Here is the task for the listing below: output exactly the lines from the one containing "green star: (29, 90) -> (107, 187), moved" through the one containing "blue cross: (25, 99) -> (27, 92), moved", and leave out the pictures.

○ ○ ○ ○ ○ ○ ○

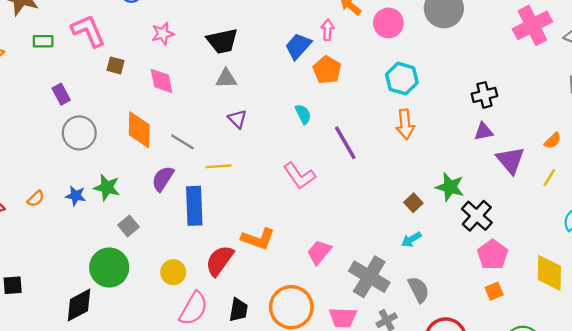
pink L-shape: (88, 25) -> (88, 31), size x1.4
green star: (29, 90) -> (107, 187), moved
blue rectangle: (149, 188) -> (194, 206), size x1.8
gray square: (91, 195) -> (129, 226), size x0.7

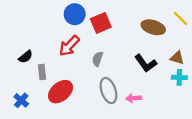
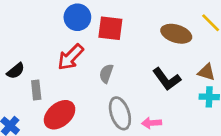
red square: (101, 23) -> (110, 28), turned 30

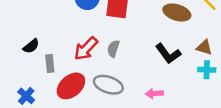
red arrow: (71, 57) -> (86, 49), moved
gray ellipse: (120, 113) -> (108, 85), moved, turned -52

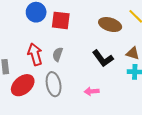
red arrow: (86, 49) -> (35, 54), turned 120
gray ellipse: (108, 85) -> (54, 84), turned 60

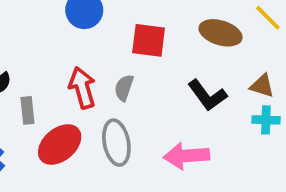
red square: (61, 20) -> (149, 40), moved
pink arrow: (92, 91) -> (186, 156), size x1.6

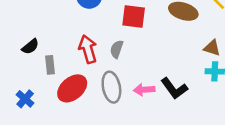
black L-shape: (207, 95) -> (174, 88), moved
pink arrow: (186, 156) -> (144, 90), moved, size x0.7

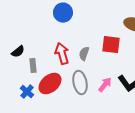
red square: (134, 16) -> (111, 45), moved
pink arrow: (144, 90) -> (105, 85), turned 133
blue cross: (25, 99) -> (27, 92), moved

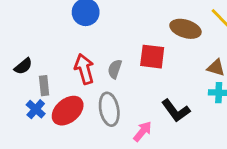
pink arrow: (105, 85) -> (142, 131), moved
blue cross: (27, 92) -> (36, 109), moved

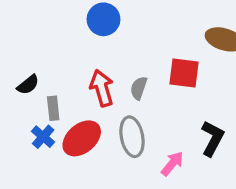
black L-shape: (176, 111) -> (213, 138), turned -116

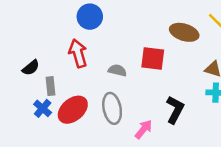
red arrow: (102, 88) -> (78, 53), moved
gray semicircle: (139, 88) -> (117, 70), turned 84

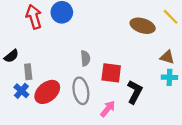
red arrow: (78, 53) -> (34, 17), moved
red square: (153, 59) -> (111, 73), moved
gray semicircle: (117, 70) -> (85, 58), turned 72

○ ○ ○ ○ ○ ○ ○

#### Response below:
green star: (29, 90) -> (107, 187), moved
blue rectangle: (149, 188) -> (194, 206), size x1.8
gray square: (91, 195) -> (129, 226), size x0.7

red square: (101, 23) -> (110, 28), turned 30

red arrow: (71, 57) -> (86, 49), moved
gray ellipse: (120, 113) -> (108, 85), moved, turned -52

red arrow: (86, 49) -> (35, 54), turned 120
gray ellipse: (108, 85) -> (54, 84), turned 60

red square: (61, 20) -> (149, 40), moved
pink arrow: (92, 91) -> (186, 156), size x1.6

black L-shape: (207, 95) -> (174, 88), moved
pink arrow: (186, 156) -> (144, 90), moved, size x0.7

red square: (134, 16) -> (111, 45), moved
pink arrow: (144, 90) -> (105, 85), turned 133
blue cross: (25, 99) -> (27, 92), moved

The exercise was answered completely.